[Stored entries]
══════
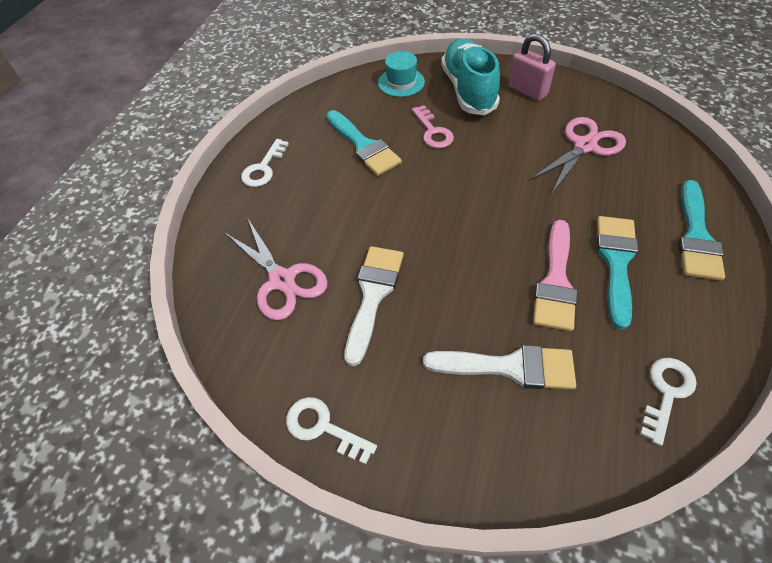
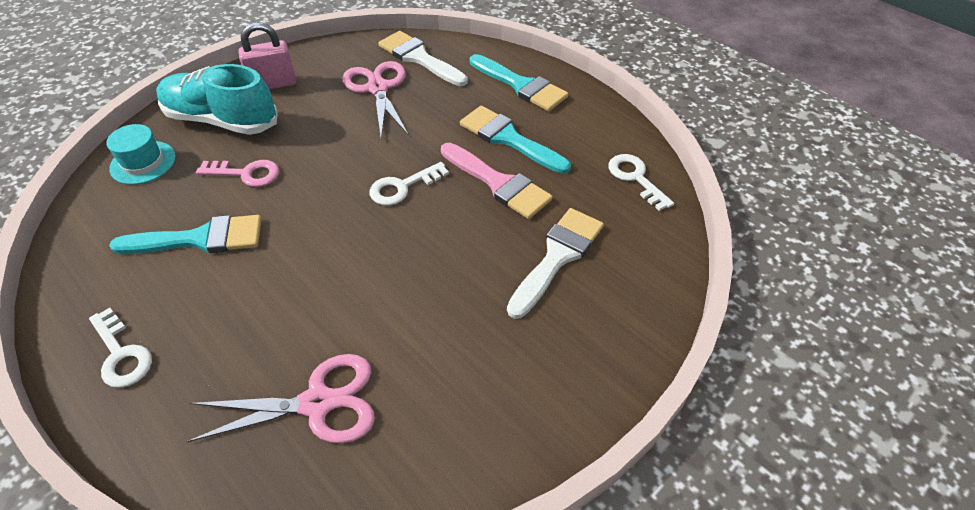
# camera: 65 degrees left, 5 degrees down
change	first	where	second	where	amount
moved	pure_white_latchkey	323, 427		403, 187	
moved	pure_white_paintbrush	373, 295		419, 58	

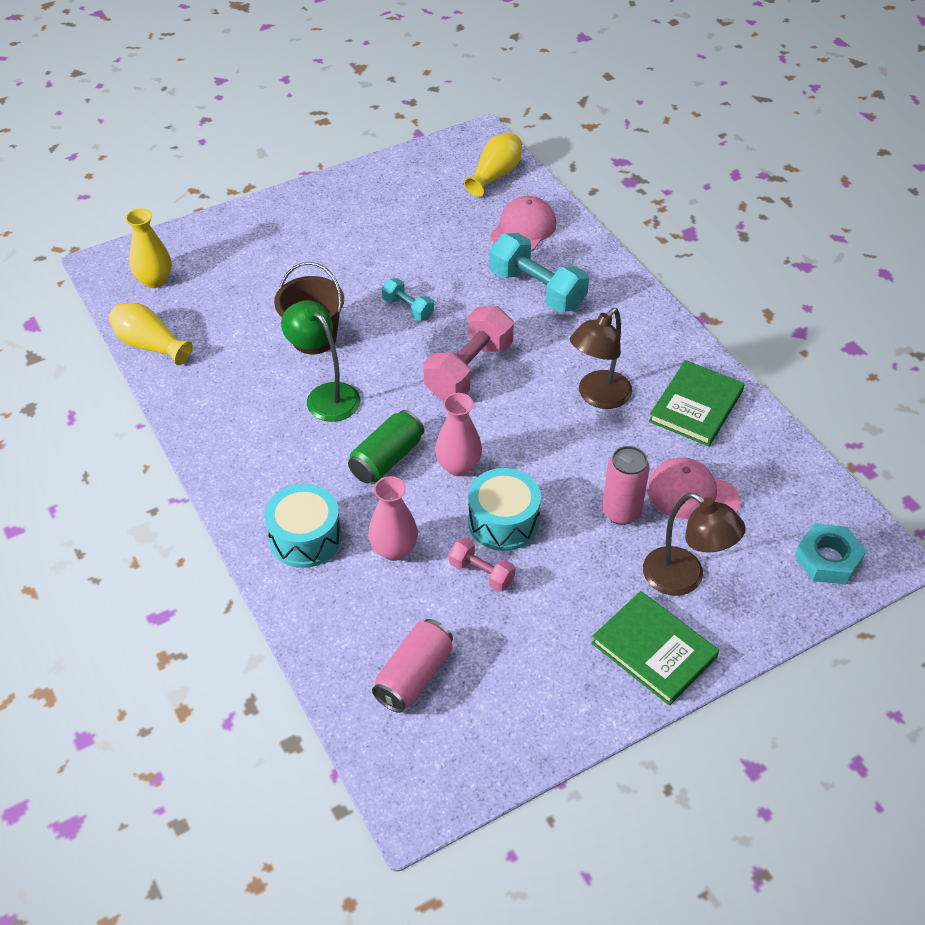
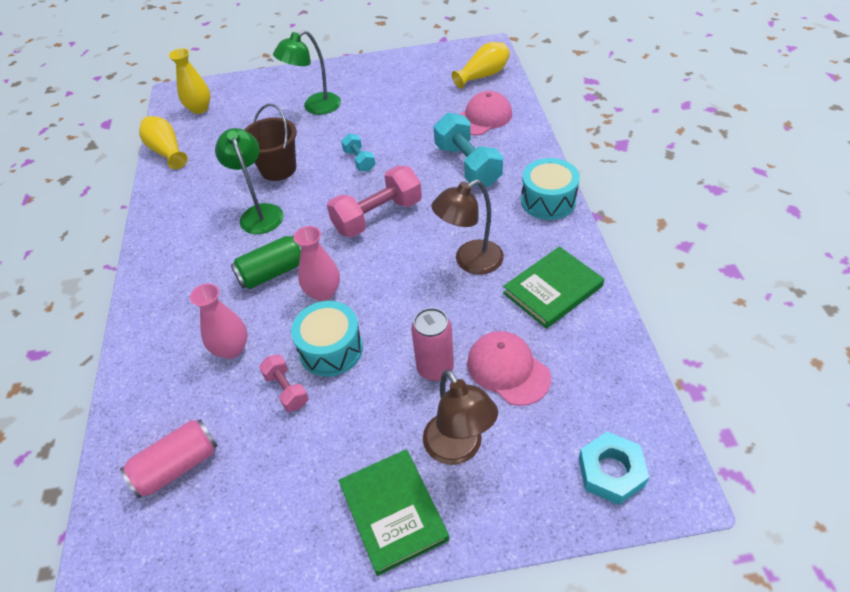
# camera: 25 degrees right, 0 degrees up
change	first	where	second	where	amount
added			green_desk_lamp	315, 107	
moved	turquoise_toy_drum	305, 538		548, 201	

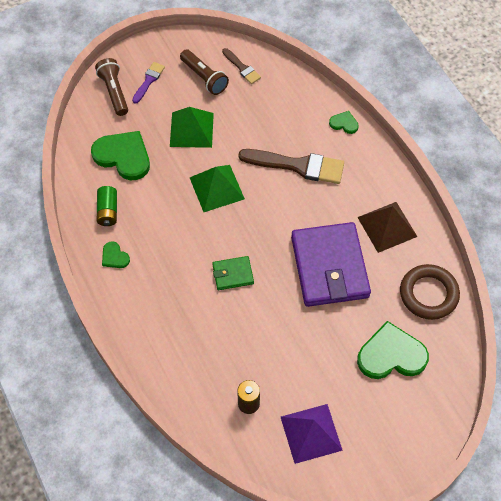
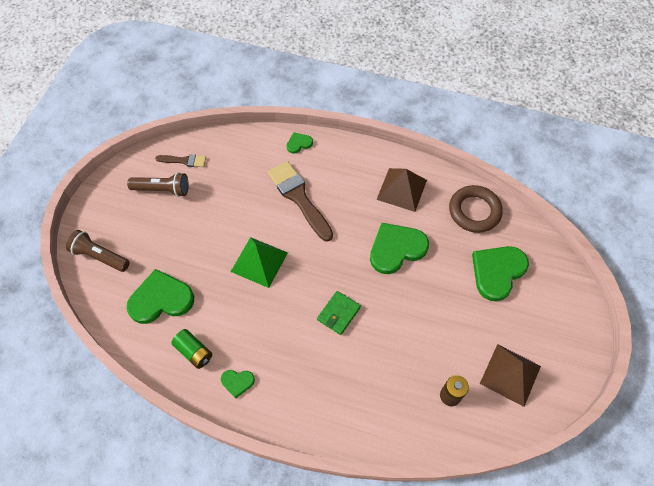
# camera: 45 degrees left, 0 degrees up
change	first	where	second	where	amount
removed	royal_purple_paintbrush	148, 81			
removed	green_pyramid	191, 129			
replaced	royal_purple_card_wallet	330, 267	green_heart	396, 249	
recoloured	royal_purple_pyramid	311, 433	brown_pyramid	510, 374	
turned	brown_paintbrush	297, 166		299, 198	90 degrees counterclockwise

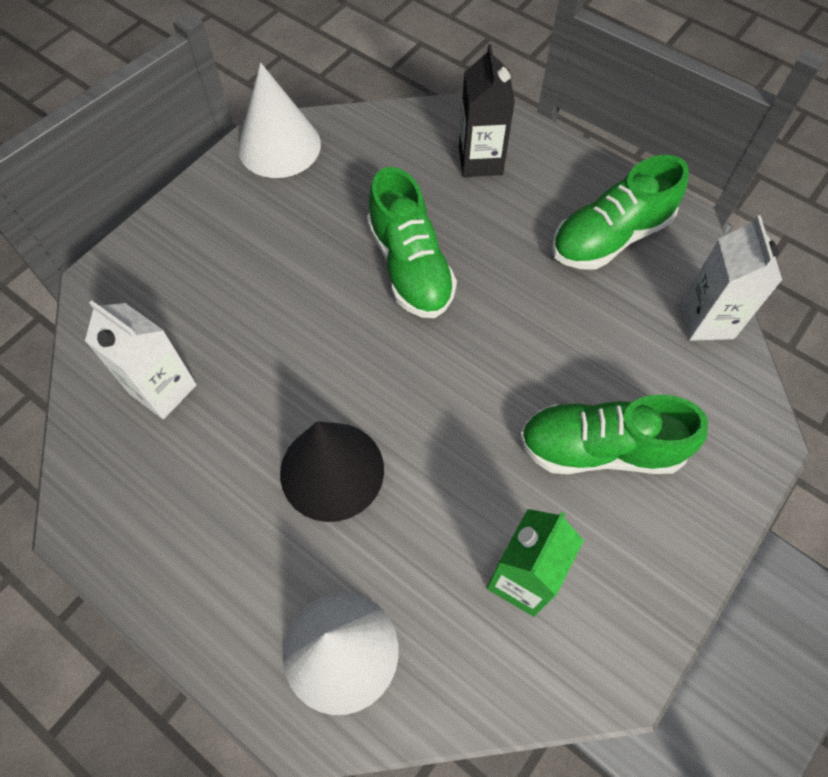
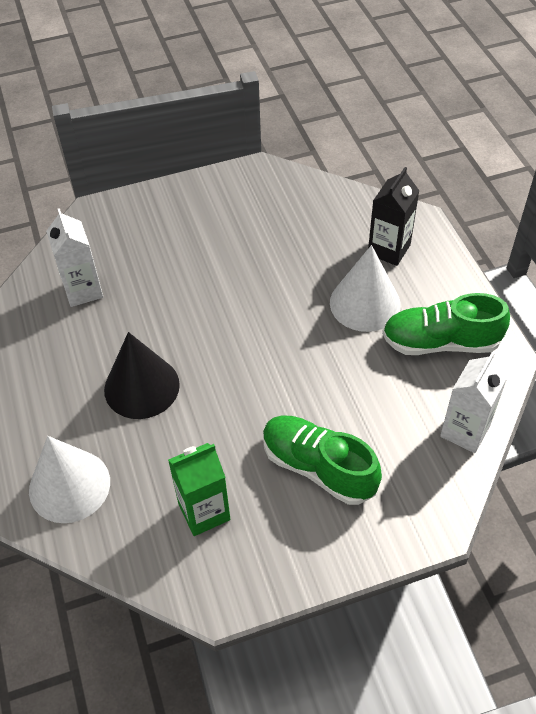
# camera: 35 degrees right, 10 degrees down
change	first	where	second	where	amount
removed	green_lace-up_shoe	410, 266			
moved	pure_white_solid_cone	279, 146		365, 303	

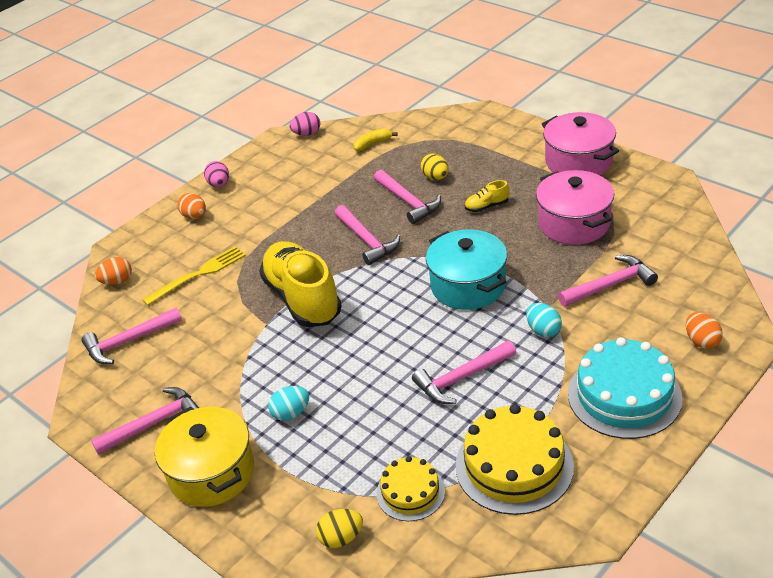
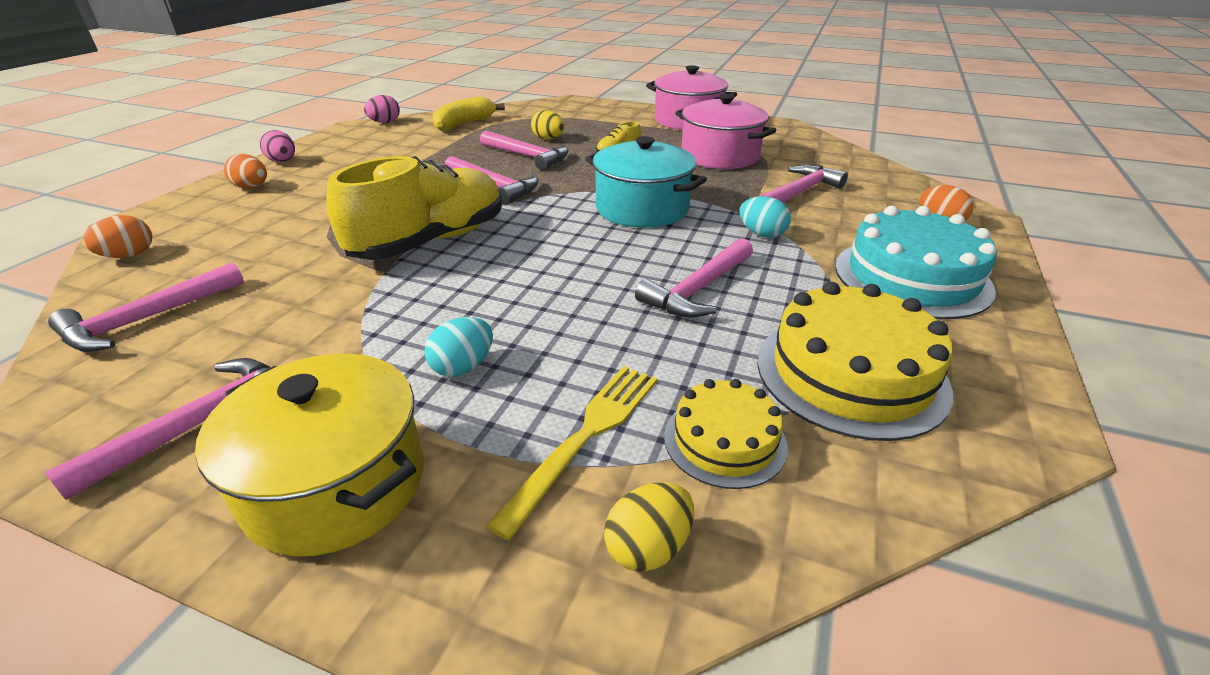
# camera: 25 degrees left, 5 degrees down
change	first	where	second	where	amount
moved	yellow_table_fork	198, 274		586, 436	
turned	yellow_lace-up_shoe	302, 298		430, 241	90 degrees clockwise
resized	yellow_banana	372, 144		464, 124	x1.57

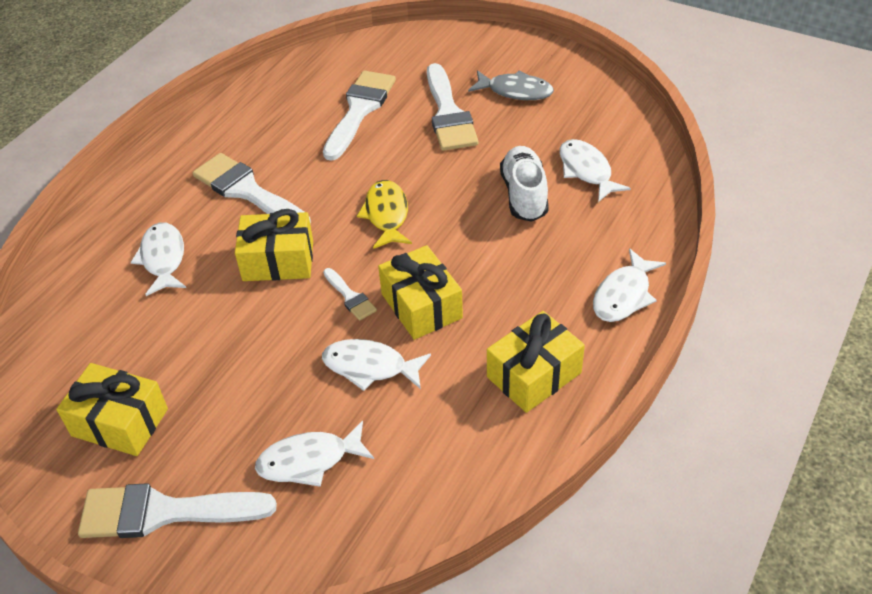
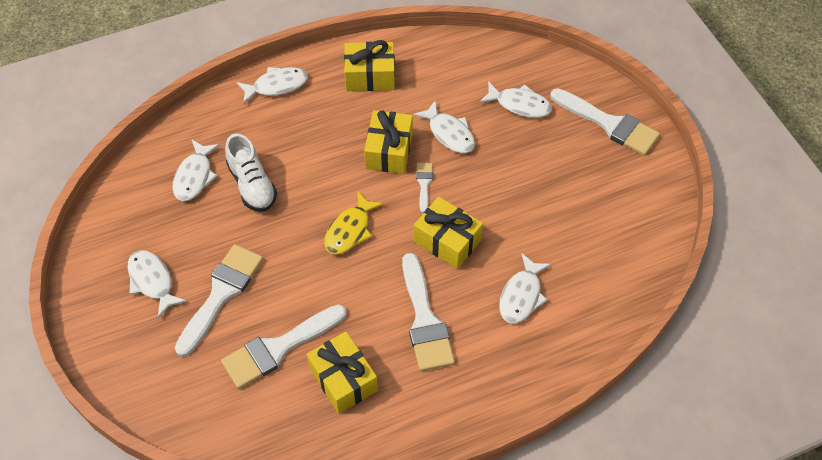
# camera: 145 degrees left, 10 degrees up
change	first	where	second	where	amount
moved	yellow_present	120, 422		343, 379	
recoloured	gray_fish_figure	515, 91	pure_white_fish_figure	152, 281	
turned	pure_white_lace-up_shoe	524, 195		252, 185	60 degrees counterclockwise

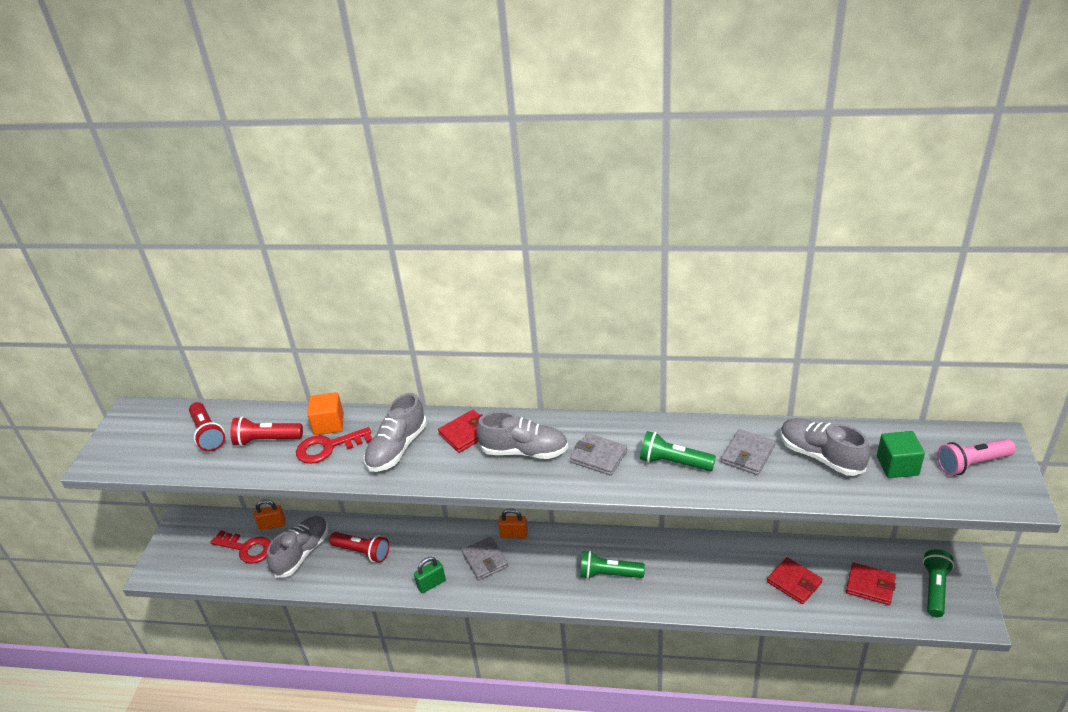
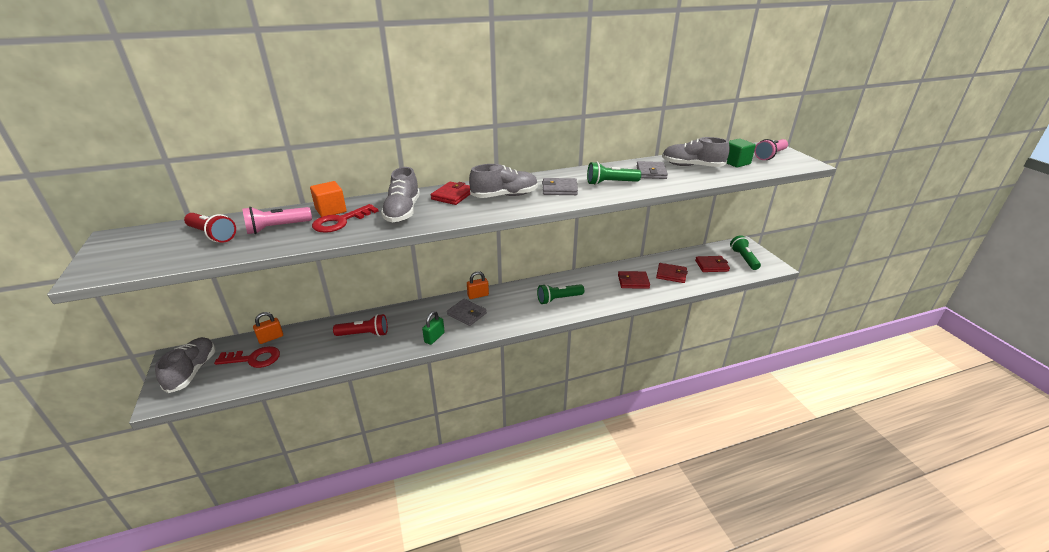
# camera: 30 degrees left, 5 degrees down
change	first	where	second	where	amount
added			crimson_card_wallet	633, 281	
moved	gray_lace-up_shoe	302, 553		192, 371	
recoloured	crimson_torch	266, 440	rose-pink_torch	277, 228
══════
In the copy, include no pictures; transcribe every record above verbatim.

# camera: 65 degrees left, 5 degrees down
change	first	where	second	where	amount
moved	pure_white_latchkey	323, 427		403, 187	
moved	pure_white_paintbrush	373, 295		419, 58	

# camera: 25 degrees right, 0 degrees up
change	first	where	second	where	amount
added			green_desk_lamp	315, 107	
moved	turquoise_toy_drum	305, 538		548, 201	

# camera: 45 degrees left, 0 degrees up
change	first	where	second	where	amount
removed	royal_purple_paintbrush	148, 81			
removed	green_pyramid	191, 129			
replaced	royal_purple_card_wallet	330, 267	green_heart	396, 249	
recoloured	royal_purple_pyramid	311, 433	brown_pyramid	510, 374	
turned	brown_paintbrush	297, 166		299, 198	90 degrees counterclockwise

# camera: 35 degrees right, 10 degrees down
change	first	where	second	where	amount
removed	green_lace-up_shoe	410, 266			
moved	pure_white_solid_cone	279, 146		365, 303	

# camera: 25 degrees left, 5 degrees down
change	first	where	second	where	amount
moved	yellow_table_fork	198, 274		586, 436	
turned	yellow_lace-up_shoe	302, 298		430, 241	90 degrees clockwise
resized	yellow_banana	372, 144		464, 124	x1.57

# camera: 145 degrees left, 10 degrees up
change	first	where	second	where	amount
moved	yellow_present	120, 422		343, 379	
recoloured	gray_fish_figure	515, 91	pure_white_fish_figure	152, 281	
turned	pure_white_lace-up_shoe	524, 195		252, 185	60 degrees counterclockwise

# camera: 30 degrees left, 5 degrees down
change	first	where	second	where	amount
added			crimson_card_wallet	633, 281	
moved	gray_lace-up_shoe	302, 553		192, 371	
recoloured	crimson_torch	266, 440	rose-pink_torch	277, 228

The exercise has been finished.